**Dataset excerpt**
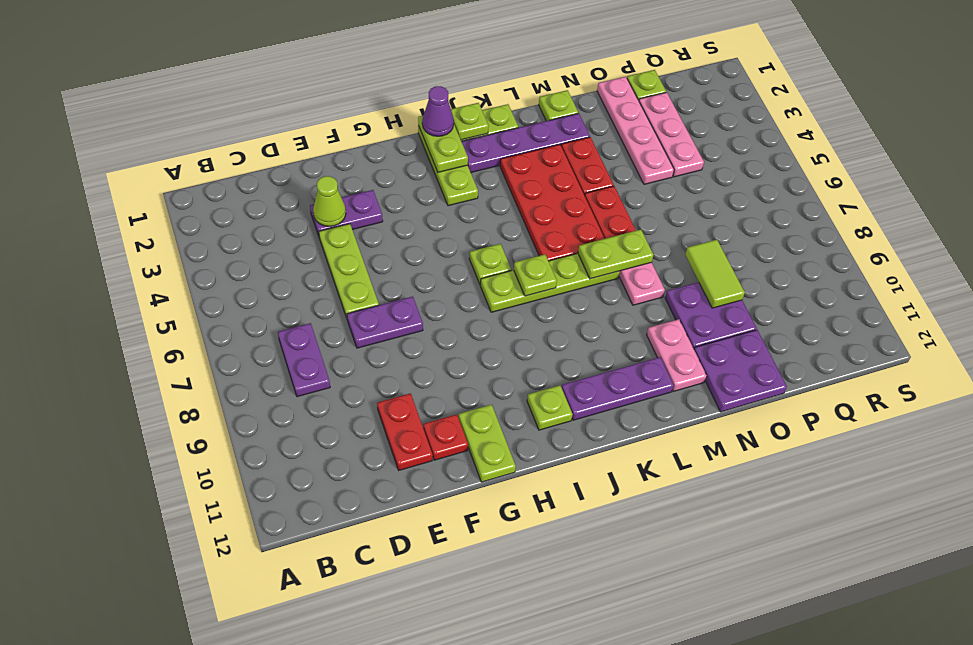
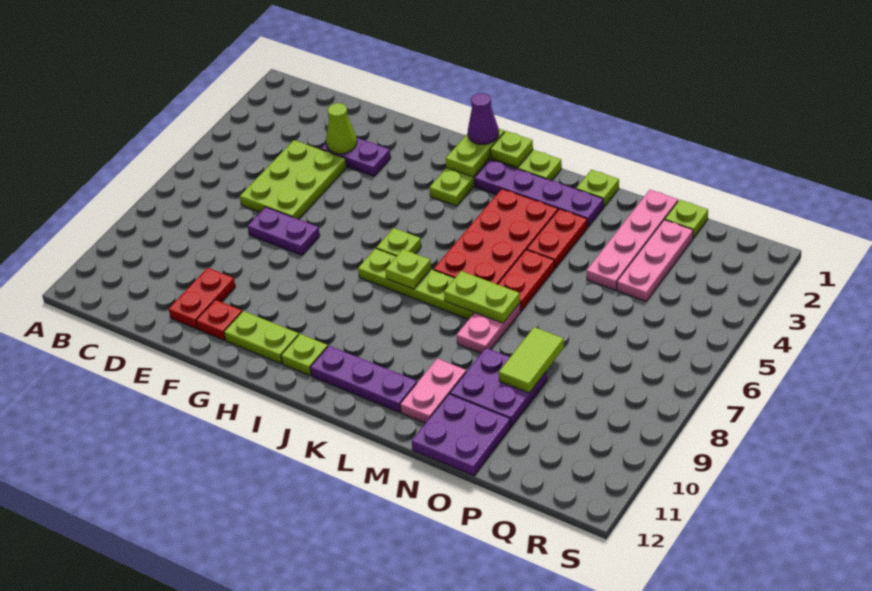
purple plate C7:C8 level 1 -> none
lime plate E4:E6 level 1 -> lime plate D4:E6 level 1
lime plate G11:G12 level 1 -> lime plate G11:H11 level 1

**Exercise goal**
Every line above that holds the string "lime" should be copied into the answer.

**Result of this exercise**
lime plate E4:E6 level 1 -> lime plate D4:E6 level 1
lime plate G11:G12 level 1 -> lime plate G11:H11 level 1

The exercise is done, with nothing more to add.